== Requirements ==
Copy everything from the start of the rows down to the line with "Ref(s) [920, 20]", substituting "Wrestler" for "Athlete" and leaving everything else unchanged.

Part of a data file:
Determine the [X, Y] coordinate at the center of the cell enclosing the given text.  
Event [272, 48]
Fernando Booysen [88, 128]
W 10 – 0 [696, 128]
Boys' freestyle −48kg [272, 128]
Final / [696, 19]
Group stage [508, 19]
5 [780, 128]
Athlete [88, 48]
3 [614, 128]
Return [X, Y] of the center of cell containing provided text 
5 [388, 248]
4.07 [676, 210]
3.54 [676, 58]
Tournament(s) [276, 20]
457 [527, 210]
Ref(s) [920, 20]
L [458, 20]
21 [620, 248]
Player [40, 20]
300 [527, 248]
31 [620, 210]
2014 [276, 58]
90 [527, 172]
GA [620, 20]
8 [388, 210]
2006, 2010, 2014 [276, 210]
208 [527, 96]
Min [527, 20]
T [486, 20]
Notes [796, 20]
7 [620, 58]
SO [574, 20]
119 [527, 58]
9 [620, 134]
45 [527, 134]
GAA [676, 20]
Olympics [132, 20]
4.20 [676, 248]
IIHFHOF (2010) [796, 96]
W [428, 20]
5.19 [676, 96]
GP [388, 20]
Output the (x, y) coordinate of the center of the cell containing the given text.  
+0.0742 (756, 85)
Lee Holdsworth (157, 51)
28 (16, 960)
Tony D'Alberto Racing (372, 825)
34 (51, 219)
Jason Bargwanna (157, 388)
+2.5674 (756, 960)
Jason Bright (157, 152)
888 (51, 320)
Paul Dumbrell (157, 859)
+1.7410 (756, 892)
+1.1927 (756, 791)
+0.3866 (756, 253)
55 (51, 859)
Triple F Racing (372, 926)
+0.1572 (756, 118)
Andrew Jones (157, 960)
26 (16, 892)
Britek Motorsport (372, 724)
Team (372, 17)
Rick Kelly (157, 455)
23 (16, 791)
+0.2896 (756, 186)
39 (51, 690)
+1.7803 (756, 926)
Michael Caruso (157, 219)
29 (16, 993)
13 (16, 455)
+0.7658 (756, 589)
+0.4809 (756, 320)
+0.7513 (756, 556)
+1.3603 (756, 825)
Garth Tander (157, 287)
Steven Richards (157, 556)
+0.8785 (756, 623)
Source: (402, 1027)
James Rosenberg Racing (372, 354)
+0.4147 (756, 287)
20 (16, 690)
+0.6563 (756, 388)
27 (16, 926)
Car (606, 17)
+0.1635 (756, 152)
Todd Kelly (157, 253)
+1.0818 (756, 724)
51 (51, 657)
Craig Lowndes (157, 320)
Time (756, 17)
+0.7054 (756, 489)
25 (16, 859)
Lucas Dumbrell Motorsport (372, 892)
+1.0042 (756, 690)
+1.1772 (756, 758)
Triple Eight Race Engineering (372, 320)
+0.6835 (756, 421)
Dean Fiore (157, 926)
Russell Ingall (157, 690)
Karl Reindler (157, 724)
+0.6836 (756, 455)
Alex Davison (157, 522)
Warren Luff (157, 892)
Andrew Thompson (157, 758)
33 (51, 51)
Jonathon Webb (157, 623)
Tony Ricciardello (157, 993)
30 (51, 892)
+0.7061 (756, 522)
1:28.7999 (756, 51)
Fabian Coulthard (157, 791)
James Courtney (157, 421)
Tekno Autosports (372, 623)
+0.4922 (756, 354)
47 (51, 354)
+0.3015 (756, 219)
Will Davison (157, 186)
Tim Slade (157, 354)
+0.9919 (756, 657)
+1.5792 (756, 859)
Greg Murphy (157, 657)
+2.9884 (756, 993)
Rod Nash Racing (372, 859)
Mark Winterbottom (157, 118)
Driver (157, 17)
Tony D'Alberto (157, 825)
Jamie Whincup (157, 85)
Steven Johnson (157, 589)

== Result ==
Determine the [X, Y] coordinate at the center of the cell enclosing the given text.  
Event [272, 48]
Fernando Booysen [88, 128]
W 10 – 0 [696, 128]
Boys' freestyle −48kg [272, 128]
Final / [696, 19]
Group stage [508, 19]
5 [780, 128]
Wrestler [88, 48]
3 [614, 128]
Return [X, Y] of the center of cell containing provided text 
5 [388, 248]
4.07 [676, 210]
3.54 [676, 58]
Tournament(s) [276, 20]
457 [527, 210]
Ref(s) [920, 20]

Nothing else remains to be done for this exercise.